**Collection entries:**
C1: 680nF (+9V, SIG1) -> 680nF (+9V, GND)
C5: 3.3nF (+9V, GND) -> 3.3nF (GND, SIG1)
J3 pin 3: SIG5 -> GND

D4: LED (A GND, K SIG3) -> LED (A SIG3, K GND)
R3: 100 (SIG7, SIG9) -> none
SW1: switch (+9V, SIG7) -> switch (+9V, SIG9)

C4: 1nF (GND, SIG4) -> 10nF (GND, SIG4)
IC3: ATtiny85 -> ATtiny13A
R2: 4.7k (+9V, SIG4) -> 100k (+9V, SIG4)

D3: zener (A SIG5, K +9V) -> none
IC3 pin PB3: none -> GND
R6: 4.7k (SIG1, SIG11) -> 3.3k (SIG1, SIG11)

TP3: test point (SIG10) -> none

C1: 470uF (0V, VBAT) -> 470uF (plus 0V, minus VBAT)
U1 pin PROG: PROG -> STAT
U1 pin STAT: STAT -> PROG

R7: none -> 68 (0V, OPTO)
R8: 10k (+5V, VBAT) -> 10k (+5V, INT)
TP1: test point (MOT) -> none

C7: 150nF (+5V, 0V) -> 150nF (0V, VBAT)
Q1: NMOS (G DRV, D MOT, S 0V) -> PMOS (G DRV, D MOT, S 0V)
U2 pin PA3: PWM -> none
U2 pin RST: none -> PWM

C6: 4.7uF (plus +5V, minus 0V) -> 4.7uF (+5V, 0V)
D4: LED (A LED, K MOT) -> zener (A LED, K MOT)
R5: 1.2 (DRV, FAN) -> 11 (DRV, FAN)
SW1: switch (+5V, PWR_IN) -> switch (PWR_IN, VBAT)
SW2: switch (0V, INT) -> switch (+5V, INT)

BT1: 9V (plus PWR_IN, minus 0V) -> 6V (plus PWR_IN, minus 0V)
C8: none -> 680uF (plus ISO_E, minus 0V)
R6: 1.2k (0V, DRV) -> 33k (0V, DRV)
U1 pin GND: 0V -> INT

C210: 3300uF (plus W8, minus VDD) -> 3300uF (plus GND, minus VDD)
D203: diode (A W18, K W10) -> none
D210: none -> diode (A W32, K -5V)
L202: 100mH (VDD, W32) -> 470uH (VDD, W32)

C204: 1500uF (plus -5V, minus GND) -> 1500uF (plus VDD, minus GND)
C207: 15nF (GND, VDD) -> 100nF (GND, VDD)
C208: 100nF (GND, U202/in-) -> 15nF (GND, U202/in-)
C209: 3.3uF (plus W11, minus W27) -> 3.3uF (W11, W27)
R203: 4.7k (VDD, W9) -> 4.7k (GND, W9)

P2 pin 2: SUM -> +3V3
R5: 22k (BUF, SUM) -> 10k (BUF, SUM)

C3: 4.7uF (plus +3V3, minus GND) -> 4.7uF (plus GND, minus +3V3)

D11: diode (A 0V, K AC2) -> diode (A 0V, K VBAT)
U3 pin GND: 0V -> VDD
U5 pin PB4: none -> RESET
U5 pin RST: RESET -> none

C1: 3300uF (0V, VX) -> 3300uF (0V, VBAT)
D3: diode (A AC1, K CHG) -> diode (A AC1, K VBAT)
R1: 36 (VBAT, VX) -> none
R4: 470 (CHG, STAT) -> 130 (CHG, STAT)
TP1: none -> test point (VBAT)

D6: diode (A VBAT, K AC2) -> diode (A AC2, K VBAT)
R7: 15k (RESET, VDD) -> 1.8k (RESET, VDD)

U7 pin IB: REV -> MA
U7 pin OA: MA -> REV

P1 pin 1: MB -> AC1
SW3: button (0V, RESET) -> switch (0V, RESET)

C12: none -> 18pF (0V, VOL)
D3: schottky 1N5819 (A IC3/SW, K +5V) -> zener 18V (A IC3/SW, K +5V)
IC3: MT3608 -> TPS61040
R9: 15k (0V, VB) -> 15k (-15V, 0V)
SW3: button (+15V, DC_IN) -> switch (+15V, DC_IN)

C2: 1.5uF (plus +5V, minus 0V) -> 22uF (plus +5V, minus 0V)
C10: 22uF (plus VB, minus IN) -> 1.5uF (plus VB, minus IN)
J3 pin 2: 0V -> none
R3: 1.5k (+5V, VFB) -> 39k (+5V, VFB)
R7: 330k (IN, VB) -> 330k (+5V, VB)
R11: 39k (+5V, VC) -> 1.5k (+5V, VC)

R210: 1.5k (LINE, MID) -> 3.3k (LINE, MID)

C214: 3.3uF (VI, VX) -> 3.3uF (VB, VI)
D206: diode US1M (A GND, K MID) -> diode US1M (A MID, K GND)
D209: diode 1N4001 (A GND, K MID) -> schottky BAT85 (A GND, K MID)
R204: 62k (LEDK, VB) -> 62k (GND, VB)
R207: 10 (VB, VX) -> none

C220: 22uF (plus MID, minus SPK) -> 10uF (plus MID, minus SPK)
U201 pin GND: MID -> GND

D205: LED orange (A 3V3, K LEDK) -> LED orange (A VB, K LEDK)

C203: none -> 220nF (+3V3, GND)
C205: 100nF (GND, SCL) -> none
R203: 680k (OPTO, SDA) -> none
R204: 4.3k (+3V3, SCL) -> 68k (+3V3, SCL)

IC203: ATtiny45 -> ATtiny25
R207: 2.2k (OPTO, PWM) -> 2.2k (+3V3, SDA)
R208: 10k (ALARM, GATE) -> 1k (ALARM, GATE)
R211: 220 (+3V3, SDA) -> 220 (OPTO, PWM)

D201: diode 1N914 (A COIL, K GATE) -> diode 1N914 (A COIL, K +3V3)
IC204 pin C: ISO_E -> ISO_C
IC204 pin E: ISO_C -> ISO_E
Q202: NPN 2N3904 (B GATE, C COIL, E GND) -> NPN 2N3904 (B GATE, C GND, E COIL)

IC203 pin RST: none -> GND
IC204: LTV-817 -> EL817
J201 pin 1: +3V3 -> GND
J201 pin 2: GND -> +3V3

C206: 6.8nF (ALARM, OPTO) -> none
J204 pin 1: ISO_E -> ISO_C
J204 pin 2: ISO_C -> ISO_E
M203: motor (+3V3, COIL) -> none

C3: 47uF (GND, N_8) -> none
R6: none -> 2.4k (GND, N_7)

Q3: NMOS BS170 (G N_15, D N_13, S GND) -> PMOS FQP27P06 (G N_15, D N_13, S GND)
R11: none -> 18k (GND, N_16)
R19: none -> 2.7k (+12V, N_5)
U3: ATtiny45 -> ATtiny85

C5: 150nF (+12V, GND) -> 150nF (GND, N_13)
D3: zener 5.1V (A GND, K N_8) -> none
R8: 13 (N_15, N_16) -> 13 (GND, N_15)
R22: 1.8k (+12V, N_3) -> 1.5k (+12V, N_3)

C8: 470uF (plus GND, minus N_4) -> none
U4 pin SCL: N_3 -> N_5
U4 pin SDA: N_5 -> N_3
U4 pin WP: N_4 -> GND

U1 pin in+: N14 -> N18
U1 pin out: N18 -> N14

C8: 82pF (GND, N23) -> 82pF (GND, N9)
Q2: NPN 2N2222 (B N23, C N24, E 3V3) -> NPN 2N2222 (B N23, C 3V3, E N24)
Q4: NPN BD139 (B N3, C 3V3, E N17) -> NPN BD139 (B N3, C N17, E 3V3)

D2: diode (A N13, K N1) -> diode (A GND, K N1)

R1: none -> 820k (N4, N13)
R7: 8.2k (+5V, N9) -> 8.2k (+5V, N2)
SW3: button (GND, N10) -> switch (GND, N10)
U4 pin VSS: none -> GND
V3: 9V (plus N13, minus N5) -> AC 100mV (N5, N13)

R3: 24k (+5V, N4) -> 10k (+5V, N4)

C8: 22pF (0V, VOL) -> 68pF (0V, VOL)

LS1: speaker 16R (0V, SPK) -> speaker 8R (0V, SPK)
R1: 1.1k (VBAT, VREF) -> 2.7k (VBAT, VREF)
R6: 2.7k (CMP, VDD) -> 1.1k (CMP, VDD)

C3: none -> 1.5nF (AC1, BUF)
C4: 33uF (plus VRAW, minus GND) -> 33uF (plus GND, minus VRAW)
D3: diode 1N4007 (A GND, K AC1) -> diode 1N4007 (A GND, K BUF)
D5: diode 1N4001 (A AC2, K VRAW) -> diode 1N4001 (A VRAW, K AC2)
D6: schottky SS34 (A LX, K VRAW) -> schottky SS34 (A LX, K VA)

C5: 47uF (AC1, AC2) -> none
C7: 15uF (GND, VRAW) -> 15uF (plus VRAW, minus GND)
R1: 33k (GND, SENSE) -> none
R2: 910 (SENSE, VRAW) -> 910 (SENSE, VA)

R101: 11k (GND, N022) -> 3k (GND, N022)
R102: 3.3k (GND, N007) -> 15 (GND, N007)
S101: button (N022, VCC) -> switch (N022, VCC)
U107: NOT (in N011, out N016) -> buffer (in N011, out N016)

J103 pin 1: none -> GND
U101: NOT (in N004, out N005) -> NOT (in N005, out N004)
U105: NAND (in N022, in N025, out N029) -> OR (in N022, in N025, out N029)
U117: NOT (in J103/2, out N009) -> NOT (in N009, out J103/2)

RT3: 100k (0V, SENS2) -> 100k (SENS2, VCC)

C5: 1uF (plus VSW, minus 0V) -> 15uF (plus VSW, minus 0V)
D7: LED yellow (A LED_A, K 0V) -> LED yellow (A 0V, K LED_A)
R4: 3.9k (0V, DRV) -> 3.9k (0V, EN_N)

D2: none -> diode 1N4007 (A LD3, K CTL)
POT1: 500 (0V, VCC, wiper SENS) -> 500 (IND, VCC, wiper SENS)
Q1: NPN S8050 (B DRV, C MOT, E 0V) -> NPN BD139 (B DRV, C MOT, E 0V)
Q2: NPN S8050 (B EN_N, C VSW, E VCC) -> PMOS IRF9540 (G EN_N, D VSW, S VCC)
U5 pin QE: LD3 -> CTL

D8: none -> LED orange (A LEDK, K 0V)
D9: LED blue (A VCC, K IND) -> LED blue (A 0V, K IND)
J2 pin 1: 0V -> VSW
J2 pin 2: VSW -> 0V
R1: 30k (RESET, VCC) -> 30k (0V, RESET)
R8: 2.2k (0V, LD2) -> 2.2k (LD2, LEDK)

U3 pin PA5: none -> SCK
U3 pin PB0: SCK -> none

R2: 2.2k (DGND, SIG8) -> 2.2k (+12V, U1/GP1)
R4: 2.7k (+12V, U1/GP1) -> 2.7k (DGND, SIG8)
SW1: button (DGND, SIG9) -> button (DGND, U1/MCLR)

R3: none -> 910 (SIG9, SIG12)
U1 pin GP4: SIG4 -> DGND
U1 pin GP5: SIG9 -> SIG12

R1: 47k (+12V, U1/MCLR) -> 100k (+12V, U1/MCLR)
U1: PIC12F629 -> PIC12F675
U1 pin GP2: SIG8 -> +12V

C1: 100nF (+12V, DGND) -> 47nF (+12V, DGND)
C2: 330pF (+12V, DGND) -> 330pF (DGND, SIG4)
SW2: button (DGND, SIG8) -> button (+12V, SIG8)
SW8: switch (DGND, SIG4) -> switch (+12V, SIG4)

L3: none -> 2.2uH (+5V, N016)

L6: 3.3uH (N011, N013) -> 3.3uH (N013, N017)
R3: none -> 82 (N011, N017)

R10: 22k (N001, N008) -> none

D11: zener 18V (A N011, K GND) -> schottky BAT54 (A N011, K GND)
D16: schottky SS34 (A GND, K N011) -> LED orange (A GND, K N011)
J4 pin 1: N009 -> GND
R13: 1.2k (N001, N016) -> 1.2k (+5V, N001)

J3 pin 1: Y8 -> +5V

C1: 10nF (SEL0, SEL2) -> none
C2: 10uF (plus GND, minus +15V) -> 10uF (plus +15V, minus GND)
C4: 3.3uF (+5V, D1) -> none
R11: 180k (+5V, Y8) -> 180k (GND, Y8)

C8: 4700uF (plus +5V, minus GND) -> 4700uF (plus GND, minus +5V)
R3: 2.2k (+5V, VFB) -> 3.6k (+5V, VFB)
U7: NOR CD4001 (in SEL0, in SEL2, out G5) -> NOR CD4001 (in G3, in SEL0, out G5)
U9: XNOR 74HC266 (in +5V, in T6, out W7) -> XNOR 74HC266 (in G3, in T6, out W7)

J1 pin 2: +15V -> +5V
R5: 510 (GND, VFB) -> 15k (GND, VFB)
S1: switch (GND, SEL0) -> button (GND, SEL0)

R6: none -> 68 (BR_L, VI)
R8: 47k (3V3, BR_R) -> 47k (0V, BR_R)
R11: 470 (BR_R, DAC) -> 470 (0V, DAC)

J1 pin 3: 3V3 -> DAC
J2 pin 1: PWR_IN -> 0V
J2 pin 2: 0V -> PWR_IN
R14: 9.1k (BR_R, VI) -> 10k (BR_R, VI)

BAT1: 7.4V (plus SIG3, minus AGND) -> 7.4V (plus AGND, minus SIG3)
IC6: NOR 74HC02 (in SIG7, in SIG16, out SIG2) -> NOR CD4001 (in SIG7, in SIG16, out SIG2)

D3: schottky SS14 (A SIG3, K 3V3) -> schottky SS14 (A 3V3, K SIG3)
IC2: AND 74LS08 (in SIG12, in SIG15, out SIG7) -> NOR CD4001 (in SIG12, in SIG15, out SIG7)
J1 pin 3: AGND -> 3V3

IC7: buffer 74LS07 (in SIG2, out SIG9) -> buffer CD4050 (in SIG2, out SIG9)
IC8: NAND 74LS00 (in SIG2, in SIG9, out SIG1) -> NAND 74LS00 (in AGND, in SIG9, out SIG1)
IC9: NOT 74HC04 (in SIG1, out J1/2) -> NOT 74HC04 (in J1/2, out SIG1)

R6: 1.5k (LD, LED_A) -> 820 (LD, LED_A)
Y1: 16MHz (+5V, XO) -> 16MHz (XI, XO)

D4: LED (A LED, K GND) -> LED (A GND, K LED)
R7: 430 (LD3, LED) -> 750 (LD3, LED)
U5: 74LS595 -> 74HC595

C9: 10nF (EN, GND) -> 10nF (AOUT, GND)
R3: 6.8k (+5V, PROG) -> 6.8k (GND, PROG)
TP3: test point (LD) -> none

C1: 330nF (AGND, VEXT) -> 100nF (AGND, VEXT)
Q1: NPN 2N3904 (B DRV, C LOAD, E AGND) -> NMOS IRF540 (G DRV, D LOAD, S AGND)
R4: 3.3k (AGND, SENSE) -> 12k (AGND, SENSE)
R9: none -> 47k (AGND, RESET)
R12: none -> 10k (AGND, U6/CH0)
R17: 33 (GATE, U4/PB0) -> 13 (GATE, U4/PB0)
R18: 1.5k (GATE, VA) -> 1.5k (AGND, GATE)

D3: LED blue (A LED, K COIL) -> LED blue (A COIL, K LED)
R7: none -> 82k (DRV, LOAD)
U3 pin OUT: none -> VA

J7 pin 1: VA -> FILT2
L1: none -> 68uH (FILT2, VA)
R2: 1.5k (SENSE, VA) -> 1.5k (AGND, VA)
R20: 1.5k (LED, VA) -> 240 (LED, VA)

**Requirement:**
Reproduce exactly the entries above, limited to the lines from the one with "J1 pin 3: AGND -> 3V3" through the one with "C9: 10nF (EN, GND) -> 10nF (AOUT, GND)", both included.

**Task result:**
J1 pin 3: AGND -> 3V3

IC7: buffer 74LS07 (in SIG2, out SIG9) -> buffer CD4050 (in SIG2, out SIG9)
IC8: NAND 74LS00 (in SIG2, in SIG9, out SIG1) -> NAND 74LS00 (in AGND, in SIG9, out SIG1)
IC9: NOT 74HC04 (in SIG1, out J1/2) -> NOT 74HC04 (in J1/2, out SIG1)

R6: 1.5k (LD, LED_A) -> 820 (LD, LED_A)
Y1: 16MHz (+5V, XO) -> 16MHz (XI, XO)

D4: LED (A LED, K GND) -> LED (A GND, K LED)
R7: 430 (LD3, LED) -> 750 (LD3, LED)
U5: 74LS595 -> 74HC595

C9: 10nF (EN, GND) -> 10nF (AOUT, GND)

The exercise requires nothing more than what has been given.